(Beginning of Records to use)

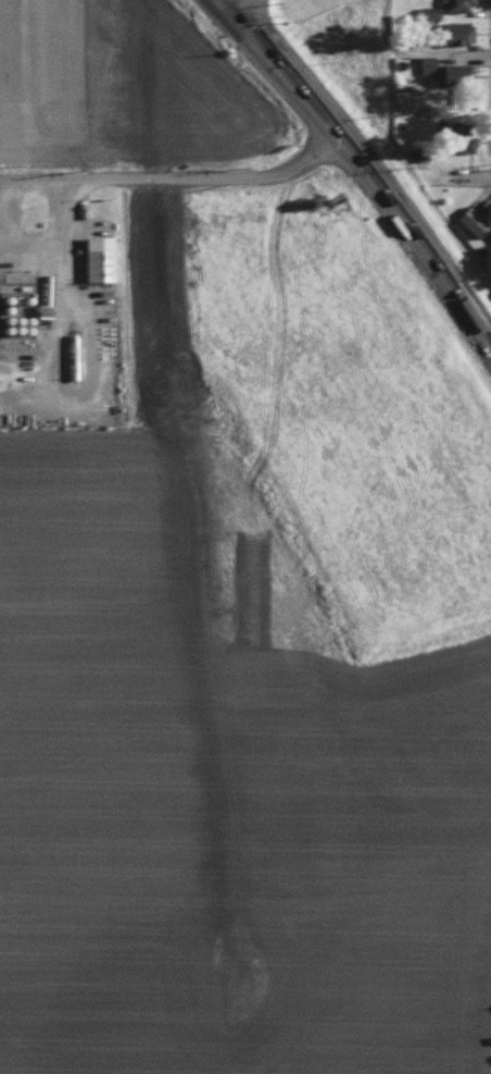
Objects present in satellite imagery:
building: (455, 5)
building: (426, 10)
road: (397, 19)
building: (453, 31)
road: (439, 54)
building: (424, 63)
road: (282, 64)
building: (453, 73)
building: (452, 135)
road: (175, 176)
building: (469, 220)
road: (414, 233)
building: (102, 257)
road: (63, 286)
building: (47, 310)
road: (489, 342)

(End of Records to use)

▸ Problem details: Could you restate the material word for word, omitting the pictures?

▸ Solution to the exercise:
Objects present in satellite imagery:
building: (455, 5)
building: (426, 10)
road: (397, 19)
building: (453, 31)
road: (439, 54)
building: (424, 63)
road: (282, 64)
building: (453, 73)
building: (452, 135)
road: (175, 176)
building: (469, 220)
road: (414, 233)
building: (102, 257)
road: (63, 286)
building: (47, 310)
road: (489, 342)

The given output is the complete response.